Segment Start: Exercise material

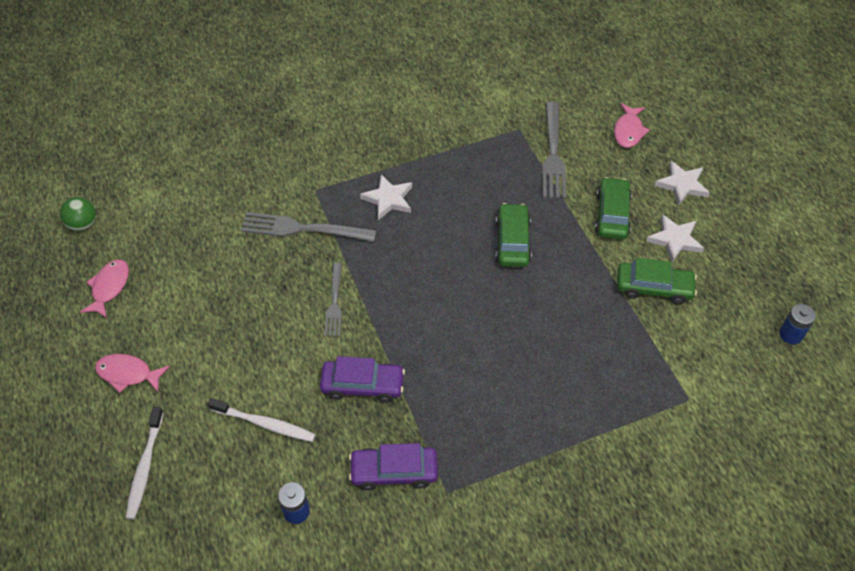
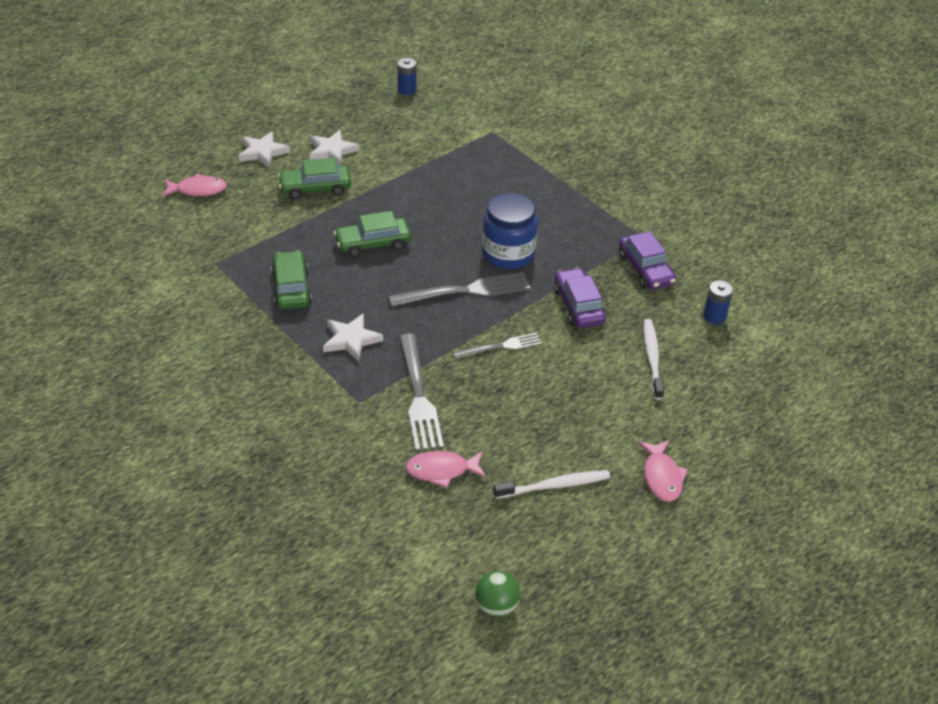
camera: 110 degrees left, 10 degrees down
(109, 287) = (571, 538): pink fish -> pink fish (441, 470)
(145, 467) = (741, 426): white toothbrush -> white toothbrush (554, 486)
(462, 348) = (508, 254): none -> blue jar
(553, 154) = (246, 234): grey fork -> grey fork (465, 291)
(654, 288) = (391, 157): green car -> green car (291, 288)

Segment End: Exercise material

■ Task to carry out: When you restate the listing, keep every word as it is and drop the pictures.

■ Answer area:
camera: 110 degrees left, 10 degrees down
(109, 287) = (571, 538): pink fish -> pink fish (441, 470)
(145, 467) = (741, 426): white toothbrush -> white toothbrush (554, 486)
(462, 348) = (508, 254): none -> blue jar
(553, 154) = (246, 234): grey fork -> grey fork (465, 291)
(654, 288) = (391, 157): green car -> green car (291, 288)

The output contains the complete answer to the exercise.